▶ **REQUIRED WORK**
Search the records for "counterclockwise". Report every line where it occurs.
'''
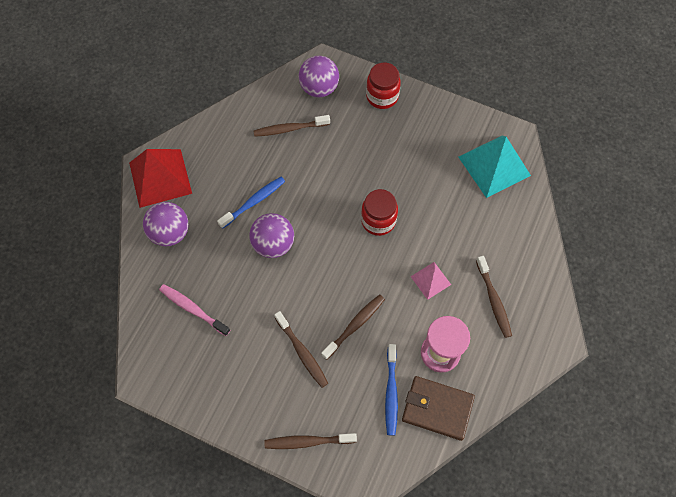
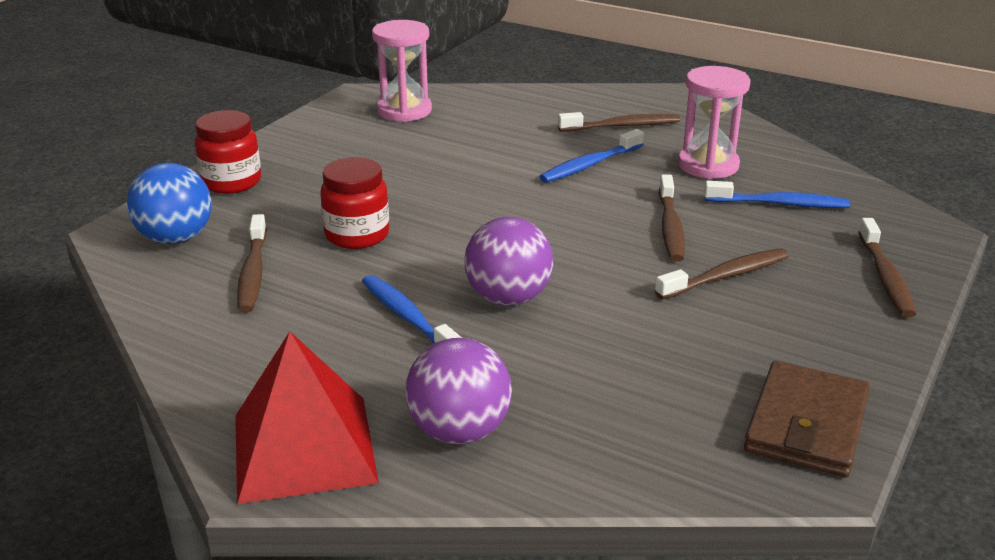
camera: 85 degrees left, 35 degrees down
(193, 309) = (649, 399): pink toothbrush -> none
(319, 88) = (176, 238): purple ball -> blue ball
(355, 325) = (670, 227): brown toothbrush -> brown toothbrush turned 135 degrees counterclockwise
(378, 221) = (478, 198): red jar -> red jar (357, 235)
(430, 280) = (590, 165): pink pyramid -> blue toothbrush
(437, 408) = (795, 173): brown wallet -> brown wallet (806, 425)
(494, 166) = (404, 111): turquoise pyramid -> pink hourglass

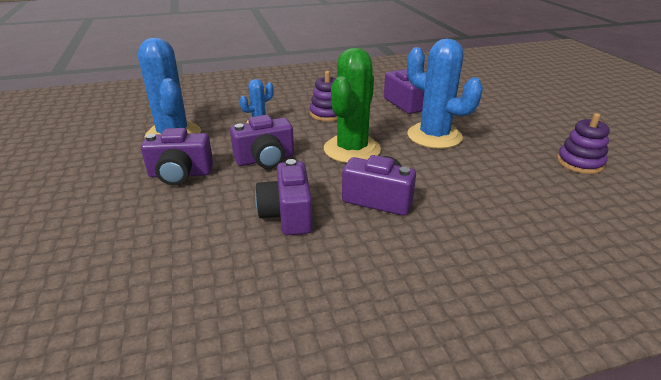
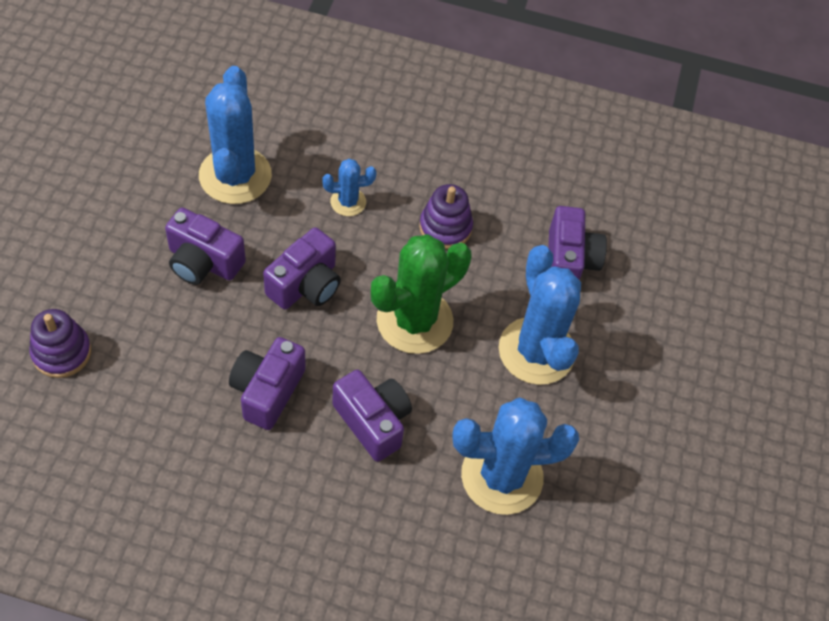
camera: 25 degrees right, 25 degrees up
(265, 159) = (305, 285): purple camera -> purple camera turned 60 degrees counterclockwise
(488, 189) = (502, 476): none -> blue cactus
(580, 163) = (660, 501): purple stacking toy -> purple stacking toy (61, 352)

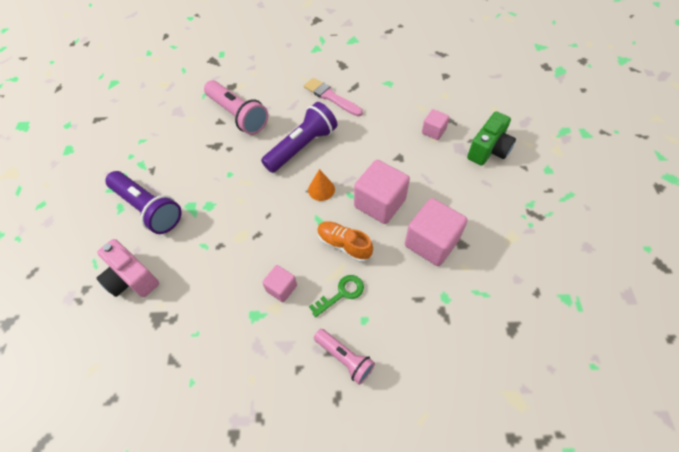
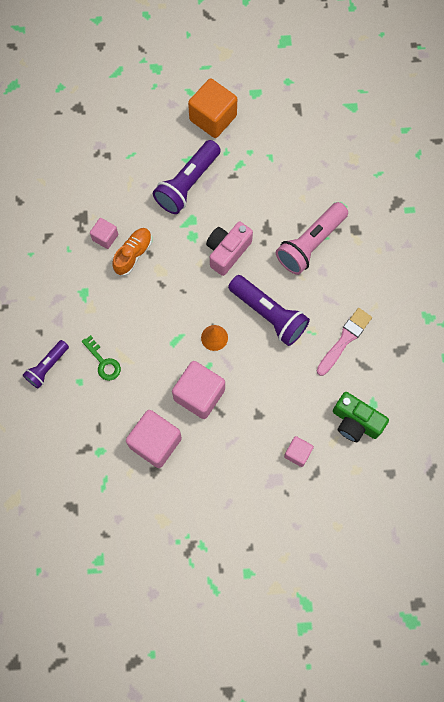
camera: 85 degrees right, 15 degrees up
(80, 185) = (213, 118): none -> orange cube
(131, 278) = (116, 188): pink camera -> pink camera (227, 252)
(281, 288) = (108, 311): pink cube -> pink cube (105, 237)
(344, 245) = (151, 362): orange shoe -> orange shoe (133, 254)
(345, 358) = (47, 367): pink flashlight -> purple flashlight
(488, 150) = (273, 511): green camera -> green camera (355, 422)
'''
▶ **WRITTEN RESPONSE**
(355, 325) = (670, 227): brown toothbrush -> brown toothbrush turned 135 degrees counterclockwise
(265, 159) = (305, 285): purple camera -> purple camera turned 60 degrees counterclockwise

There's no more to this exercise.